* [What you have to do]
Rewrite every line of the material below as a Markdown table with the columns "Row" and "Line", numbering the rows and skipping blank lines. Leave the pictures out of the answer.

═══ Exercise material

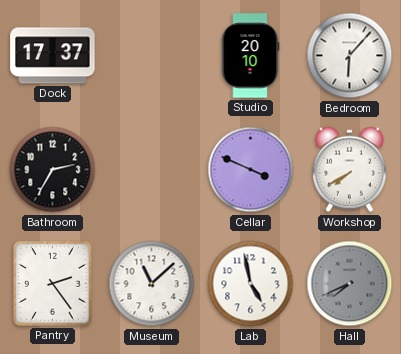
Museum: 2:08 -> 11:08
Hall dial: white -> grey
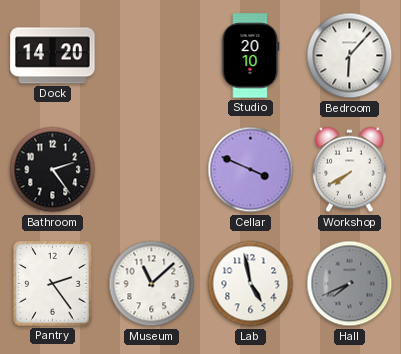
Dock: 17:37 -> 14:20
Bathroom: 2:35 -> 2:24
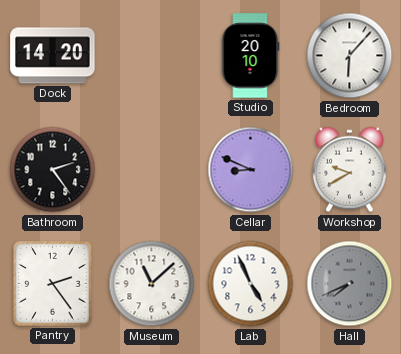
Cellar: 3:49 -> 8:49
Workshop: 7:40 -> 9:40
Lab: 4:58 -> 4:56
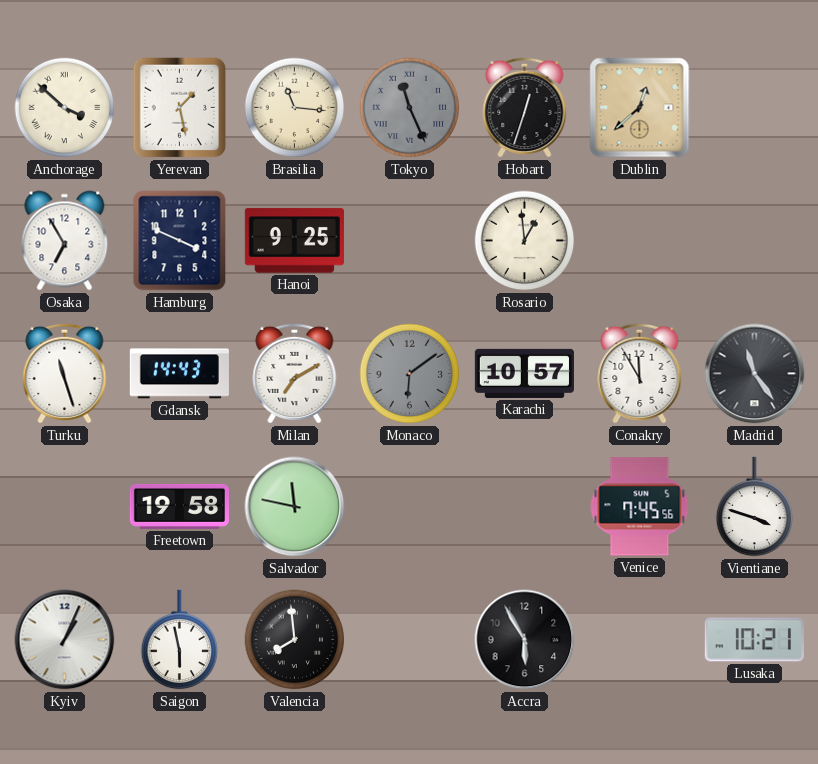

══════

* [Result of this exercise]
| Row | Line |
|---|---|
| 1 | Museum: 2:08 -> 11:08 |
| 2 | Hall dial: white -> grey |
| 3 | Dock: 17:37 -> 14:20 |
| 4 | Bathroom: 2:35 -> 2:24 |
| 5 | Cellar: 3:49 -> 8:49 |
| 6 | Workshop: 7:40 -> 9:40 |
| 7 | Lab: 4:58 -> 4:56 |